# Aim of the exercise
Of the lines below, write out exactly those from the line with "moved: GREEN EYEGLASSES" through the line with "turned: ROSY SHEARS", both included, and skip the rest.

Start of Given data

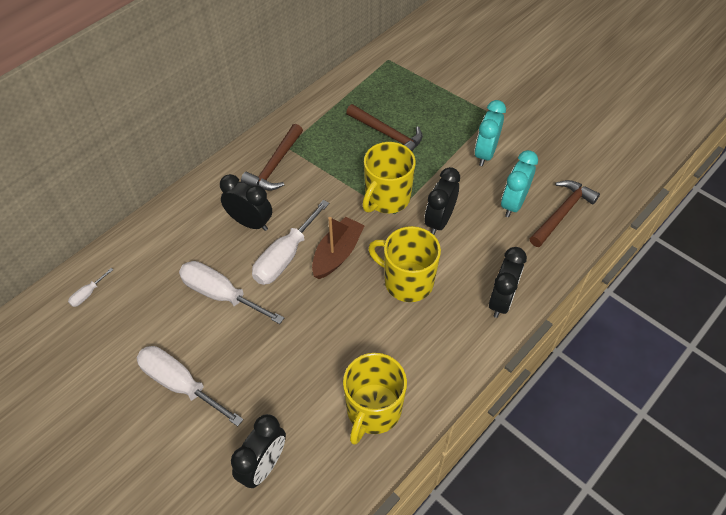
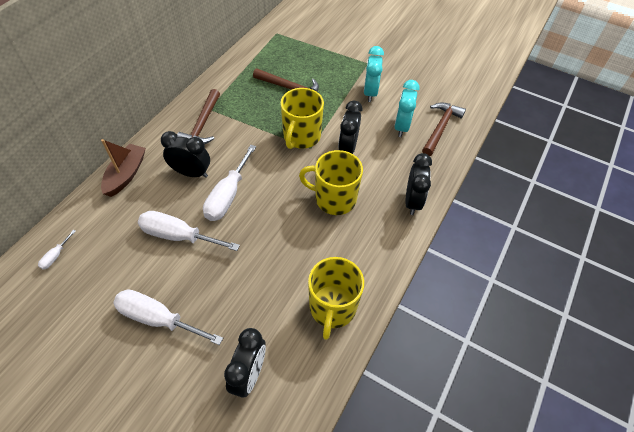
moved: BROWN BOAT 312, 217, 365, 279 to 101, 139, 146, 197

End of Given data
Start of Given data

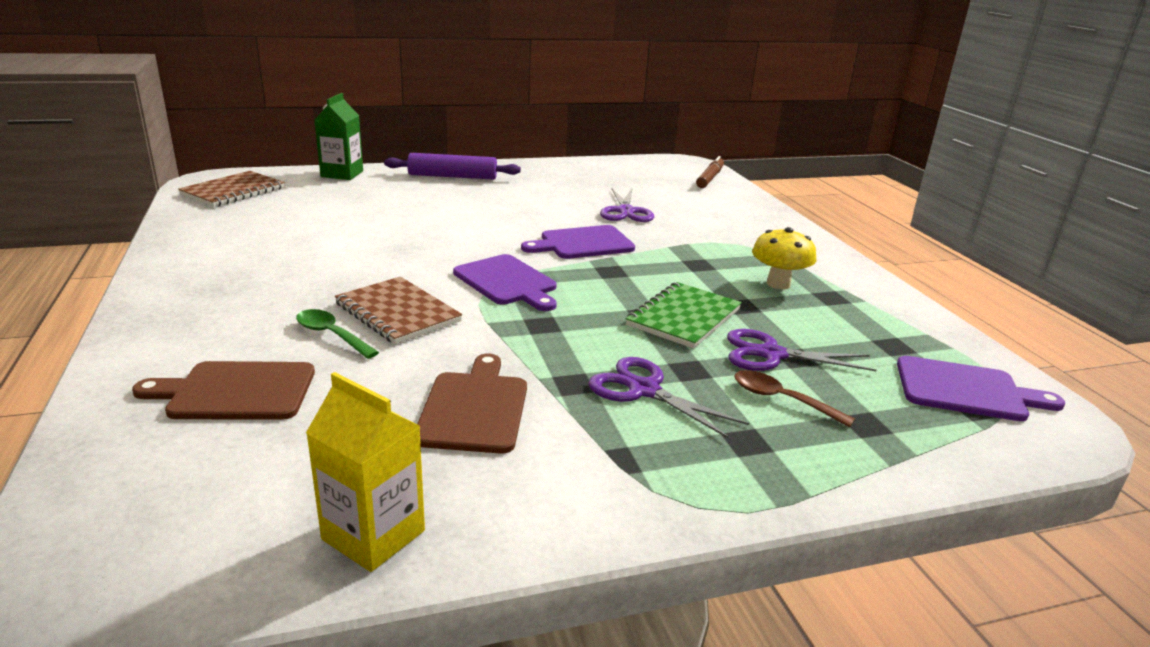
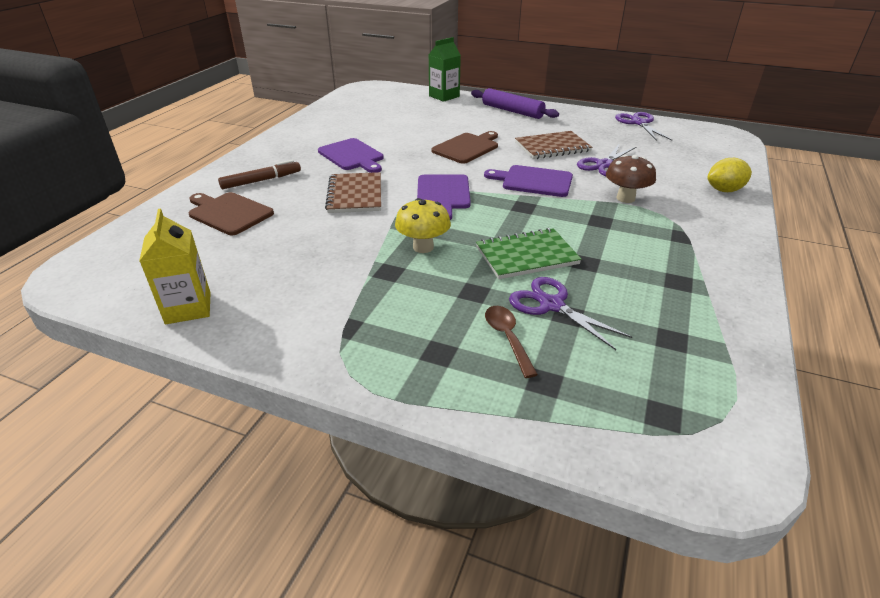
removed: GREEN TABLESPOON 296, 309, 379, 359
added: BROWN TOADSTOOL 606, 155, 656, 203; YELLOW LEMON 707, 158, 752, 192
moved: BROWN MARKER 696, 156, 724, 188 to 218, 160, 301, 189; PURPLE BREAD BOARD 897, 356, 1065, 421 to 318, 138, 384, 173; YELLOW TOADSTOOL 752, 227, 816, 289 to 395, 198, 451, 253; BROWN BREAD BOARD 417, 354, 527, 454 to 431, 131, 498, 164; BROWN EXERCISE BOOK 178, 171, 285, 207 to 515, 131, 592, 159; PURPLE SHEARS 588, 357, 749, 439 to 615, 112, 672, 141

End of Given data
Start of Given data

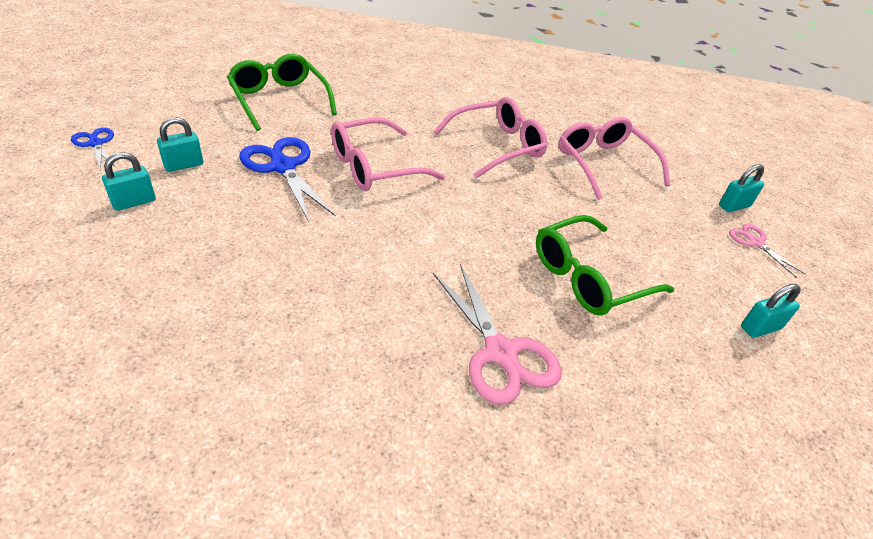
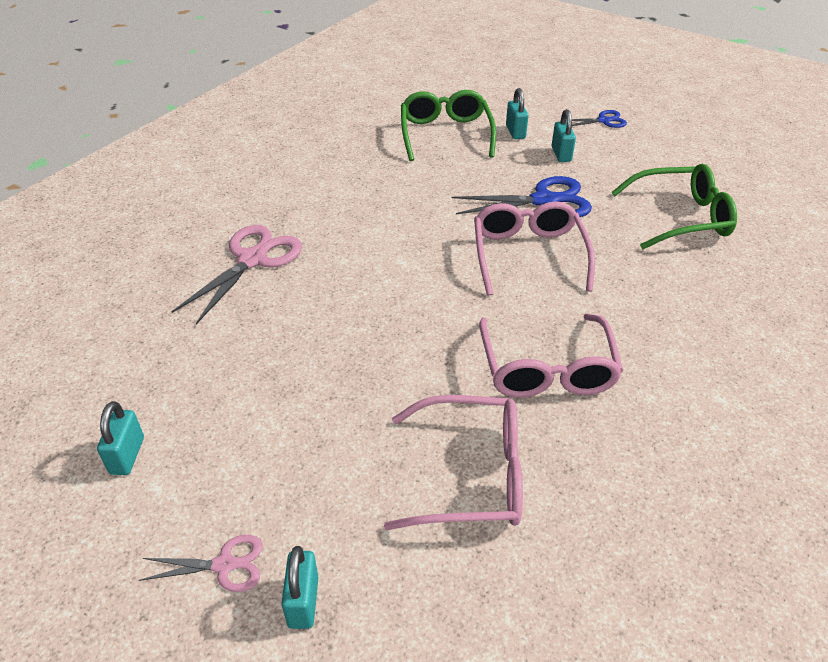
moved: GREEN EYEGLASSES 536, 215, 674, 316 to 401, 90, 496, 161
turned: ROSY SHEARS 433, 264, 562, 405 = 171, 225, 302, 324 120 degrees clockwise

End of Given data

# Expected output
moved: GREEN EYEGLASSES 536, 215, 674, 316 to 401, 90, 496, 161
turned: ROSY SHEARS 433, 264, 562, 405 = 171, 225, 302, 324 120 degrees clockwise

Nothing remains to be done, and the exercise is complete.